In the records below, find the line holding "C9: 150nF (DGND, VA) -> none" and the line holding "R11: 100 (SIG1, SIG9) -> 100 (-5V, SIG1)". Set down both, with every line between them, exactly.

[Materials provided]:

:::::

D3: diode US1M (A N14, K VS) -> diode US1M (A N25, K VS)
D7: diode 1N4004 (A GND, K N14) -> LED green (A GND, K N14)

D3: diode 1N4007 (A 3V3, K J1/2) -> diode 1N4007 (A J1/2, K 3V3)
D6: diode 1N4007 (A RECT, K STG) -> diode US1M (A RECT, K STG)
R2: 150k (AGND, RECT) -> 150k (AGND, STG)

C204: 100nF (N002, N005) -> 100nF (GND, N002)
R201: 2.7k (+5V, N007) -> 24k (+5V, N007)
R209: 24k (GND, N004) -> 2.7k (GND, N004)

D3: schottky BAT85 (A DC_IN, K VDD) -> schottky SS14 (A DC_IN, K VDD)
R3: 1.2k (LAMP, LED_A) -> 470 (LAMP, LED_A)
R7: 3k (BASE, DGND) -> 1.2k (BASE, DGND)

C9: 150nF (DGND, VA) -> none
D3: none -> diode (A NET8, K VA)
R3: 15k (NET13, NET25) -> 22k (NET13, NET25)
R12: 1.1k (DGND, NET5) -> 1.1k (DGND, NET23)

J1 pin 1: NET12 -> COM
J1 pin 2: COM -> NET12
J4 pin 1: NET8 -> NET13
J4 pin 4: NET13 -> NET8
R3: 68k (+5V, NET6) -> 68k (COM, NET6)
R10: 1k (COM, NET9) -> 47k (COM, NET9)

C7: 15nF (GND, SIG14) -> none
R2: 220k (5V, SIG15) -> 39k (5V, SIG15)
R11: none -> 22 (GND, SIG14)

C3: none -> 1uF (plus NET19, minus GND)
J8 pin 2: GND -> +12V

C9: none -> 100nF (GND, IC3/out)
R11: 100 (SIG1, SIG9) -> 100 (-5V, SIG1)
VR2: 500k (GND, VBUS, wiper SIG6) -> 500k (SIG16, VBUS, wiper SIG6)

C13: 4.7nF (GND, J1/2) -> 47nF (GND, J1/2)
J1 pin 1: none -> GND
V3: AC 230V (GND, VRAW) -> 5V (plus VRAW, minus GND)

:::::

[Response area]:
C9: 150nF (DGND, VA) -> none
D3: none -> diode (A NET8, K VA)
R3: 15k (NET13, NET25) -> 22k (NET13, NET25)
R12: 1.1k (DGND, NET5) -> 1.1k (DGND, NET23)

J1 pin 1: NET12 -> COM
J1 pin 2: COM -> NET12
J4 pin 1: NET8 -> NET13
J4 pin 4: NET13 -> NET8
R3: 68k (+5V, NET6) -> 68k (COM, NET6)
R10: 1k (COM, NET9) -> 47k (COM, NET9)

C7: 15nF (GND, SIG14) -> none
R2: 220k (5V, SIG15) -> 39k (5V, SIG15)
R11: none -> 22 (GND, SIG14)

C3: none -> 1uF (plus NET19, minus GND)
J8 pin 2: GND -> +12V

C9: none -> 100nF (GND, IC3/out)
R11: 100 (SIG1, SIG9) -> 100 (-5V, SIG1)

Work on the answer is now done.